(Description of the task): With pictures removed, the data below should be returned exactly.
::: Data provided
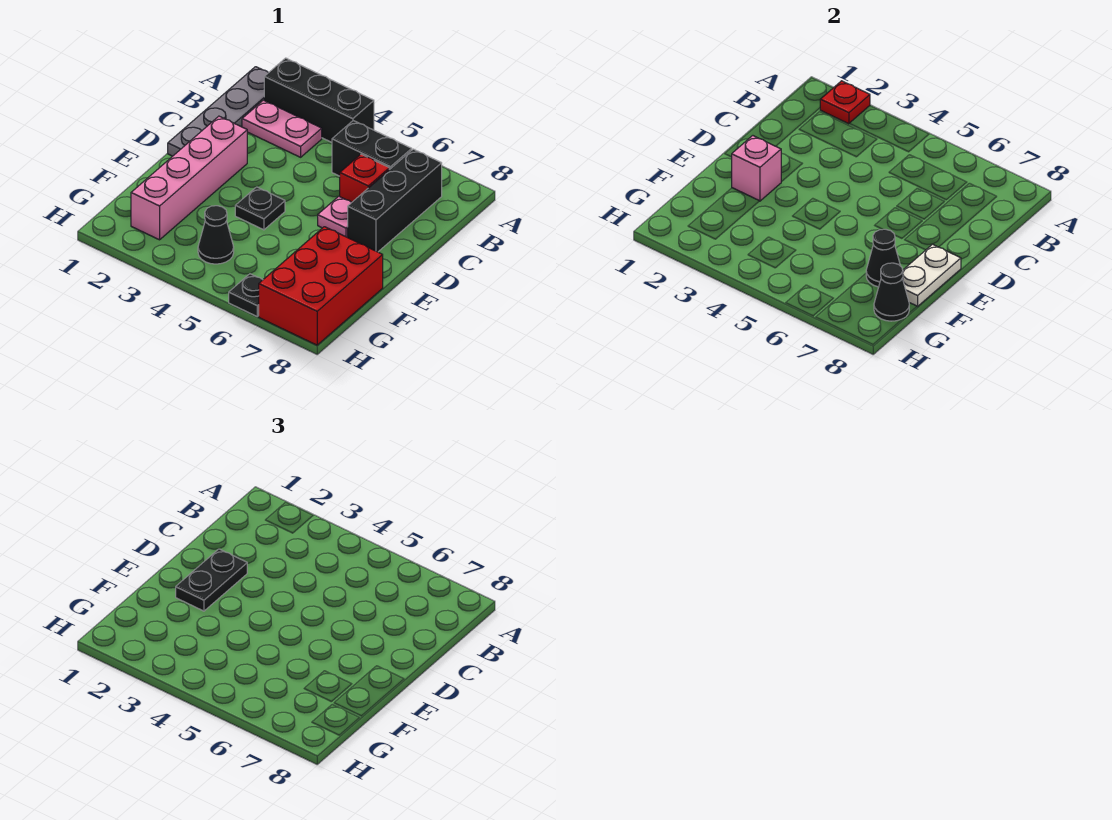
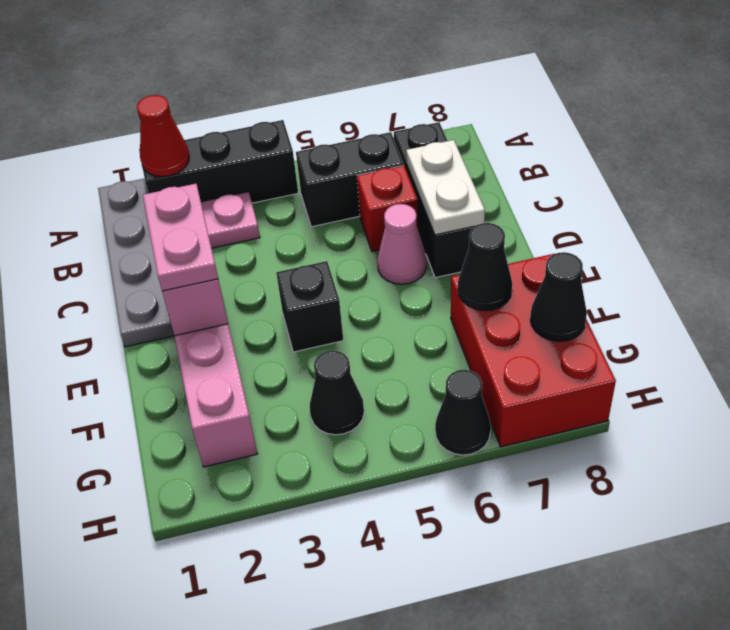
red plate A2 level 2 -> red cone A2 level 2
black plate D2:E2 level 3 -> pink plate D2:E2 level 3
pink plate D6 level 1 -> pink cone D6 level 1
black plate E4 level 1 -> black brick E4 level 1
white plate E8:F8 level 2 -> white plate C7:D7 level 2
black plate H6 level 1 -> black cone H6 level 1

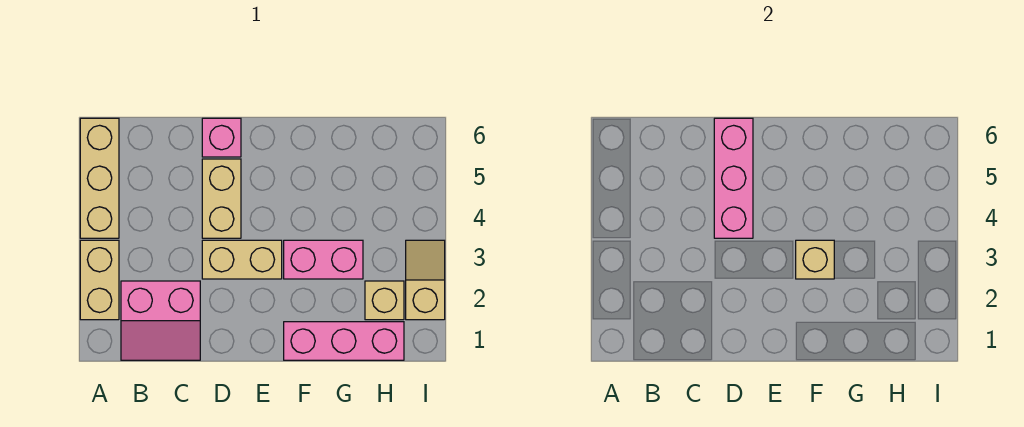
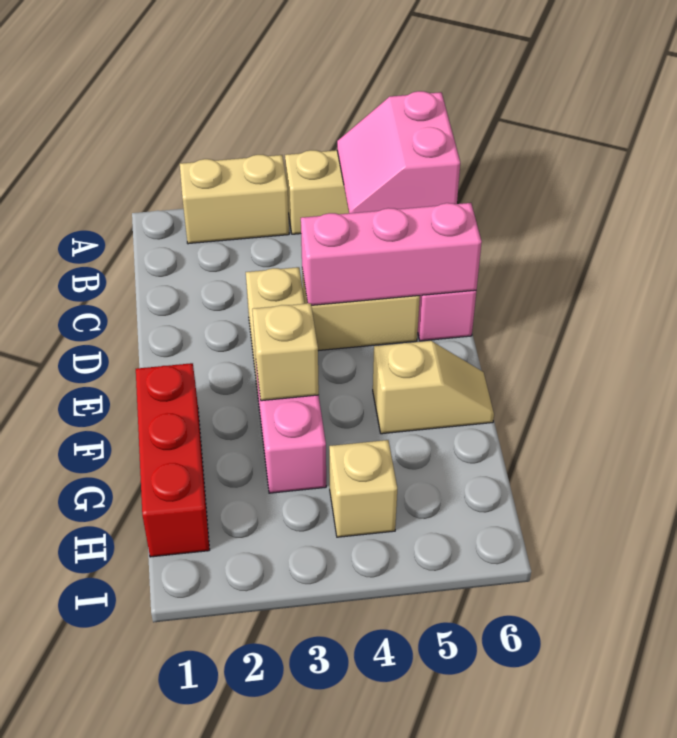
pink slope B1:C2 level 1 top 2 -> pink slope A5:B6 level 2 top 6
pink brick F1:H1 level 1 -> red brick F1:H1 level 1
tan brick H2 level 1 -> tan brick H4 level 1
tan slope I2:I3 level 1 top 2 -> tan slope F5:F6 level 1 top 5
::::::
(Reply to the exercise):
red plate A2 level 2 -> red cone A2 level 2
black plate D2:E2 level 3 -> pink plate D2:E2 level 3
pink plate D6 level 1 -> pink cone D6 level 1
black plate E4 level 1 -> black brick E4 level 1
white plate E8:F8 level 2 -> white plate C7:D7 level 2
black plate H6 level 1 -> black cone H6 level 1

pink slope B1:C2 level 1 top 2 -> pink slope A5:B6 level 2 top 6
pink brick F1:H1 level 1 -> red brick F1:H1 level 1
tan brick H2 level 1 -> tan brick H4 level 1
tan slope I2:I3 level 1 top 2 -> tan slope F5:F6 level 1 top 5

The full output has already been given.